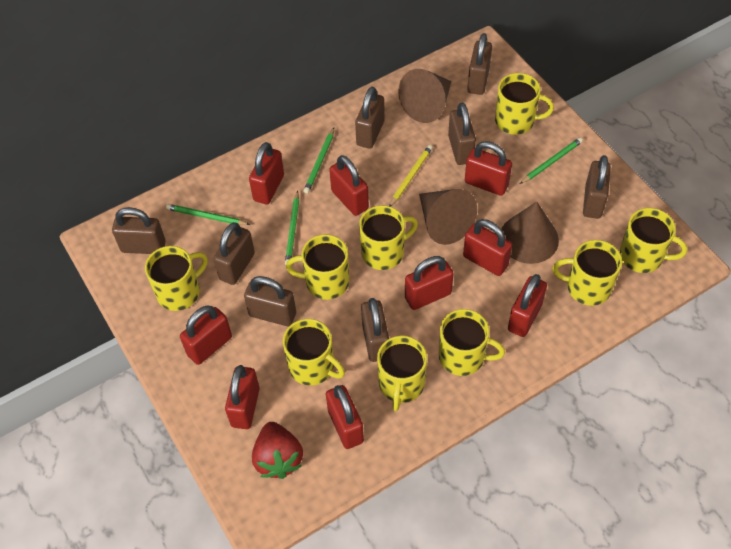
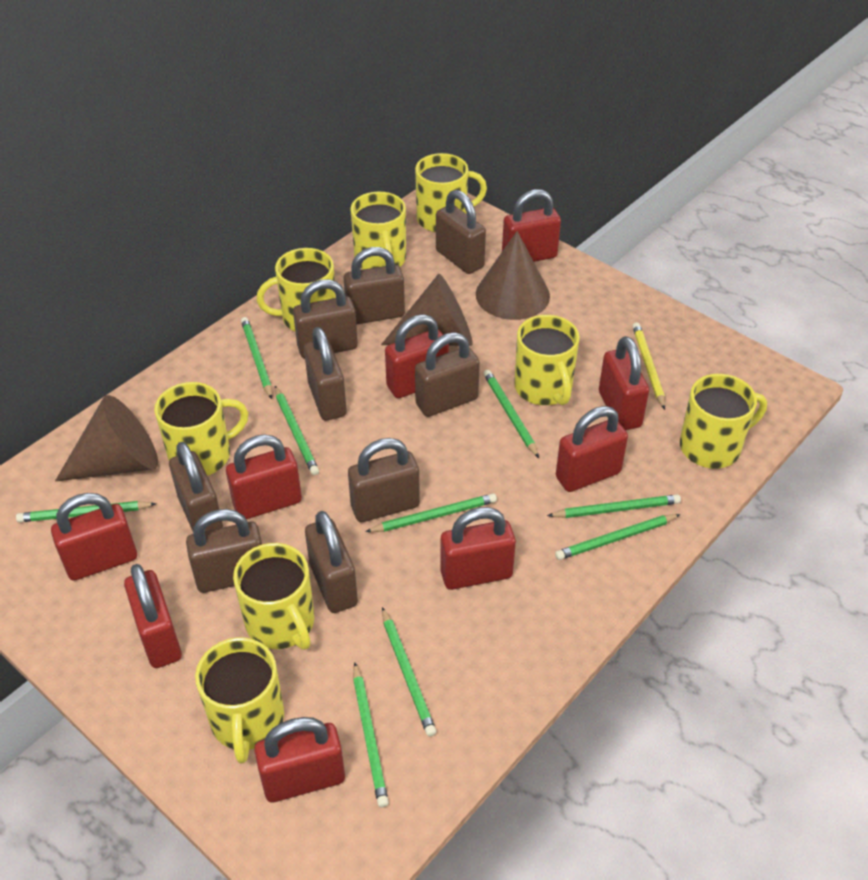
brown padlock: 8 -> 9
green pencil: 4 -> 9
red strawberry: 1 -> 0
yellow mug: 9 -> 8

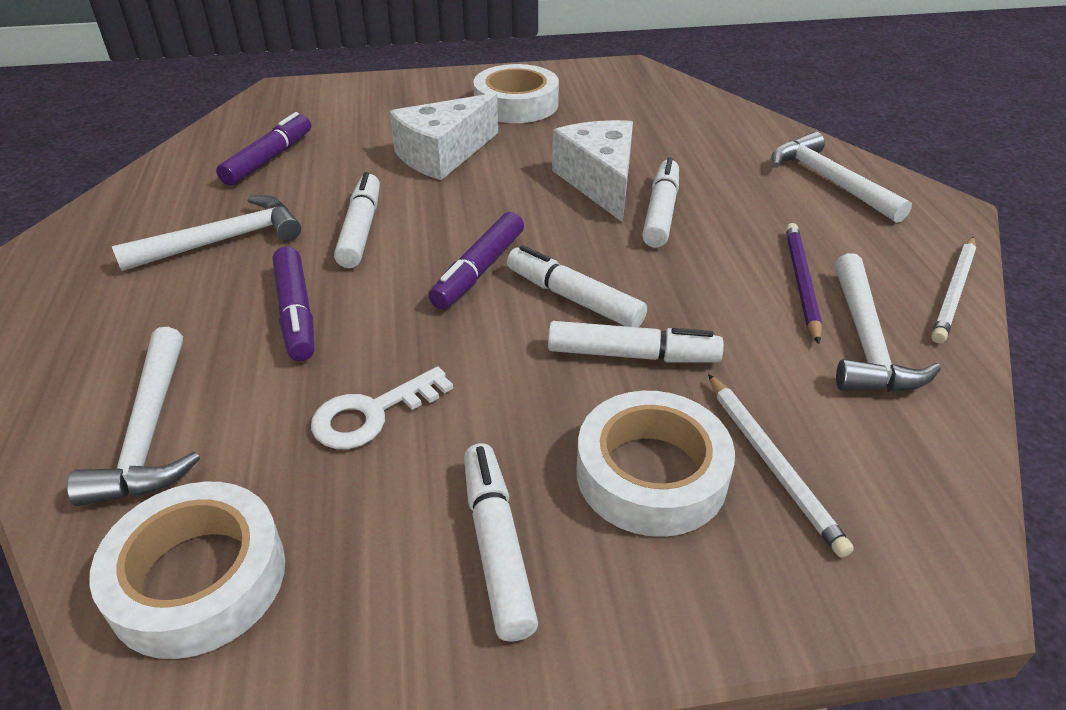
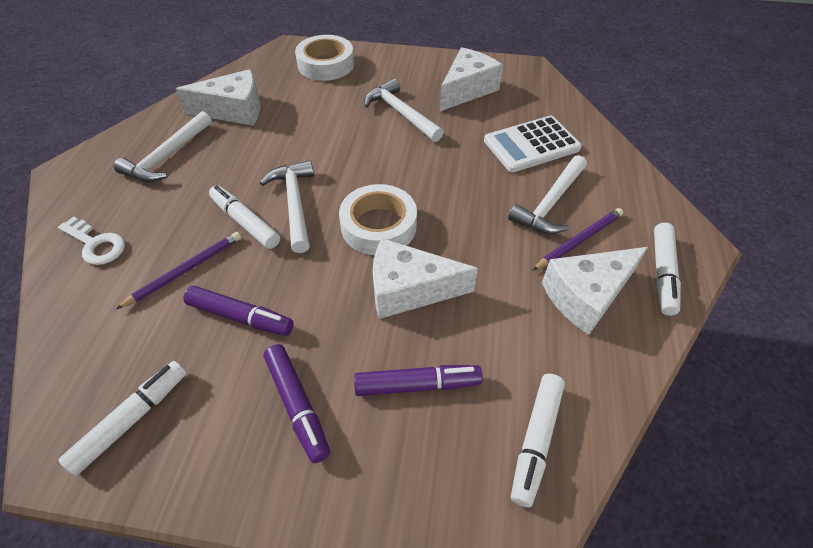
purple pencil: 1 -> 2
white calculator: 0 -> 1
white cheese: 2 -> 4
white marker: 5 -> 4
white pencil: 2 -> 0
white tape: 3 -> 2

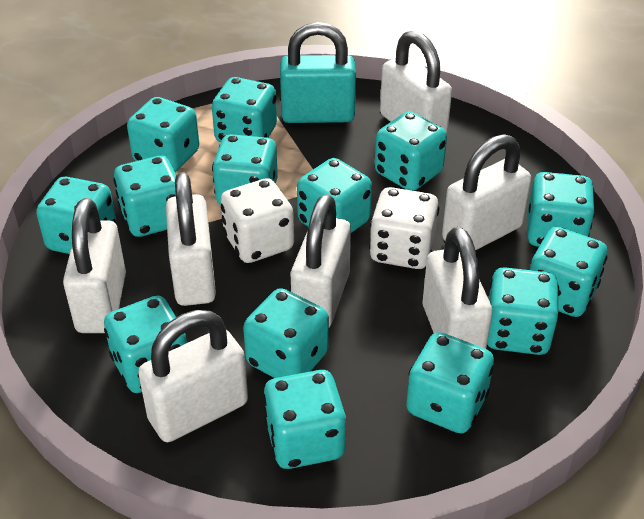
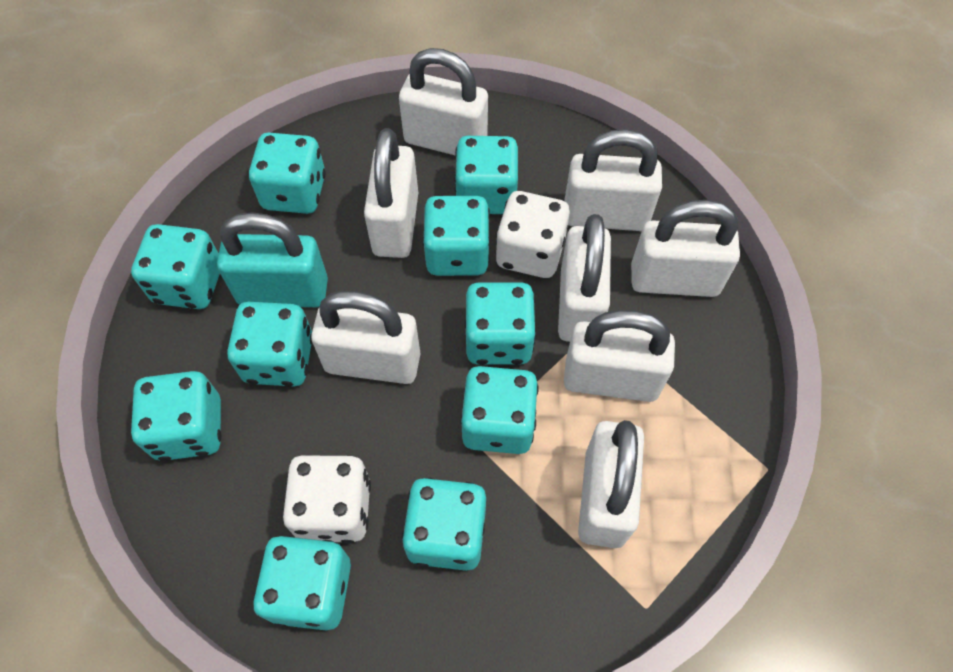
turquoise dice: 14 -> 10
white padlock: 7 -> 8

· · ·

WHAT TO DO » Copy verbatim the span that begins at the line containing "white pencil: 2 -> 0" and ends at the last line of the material, inclusive of both; exclude pictures.

ANSWER TO THE PROBLEM »
white pencil: 2 -> 0
white tape: 3 -> 2

turquoise dice: 14 -> 10
white padlock: 7 -> 8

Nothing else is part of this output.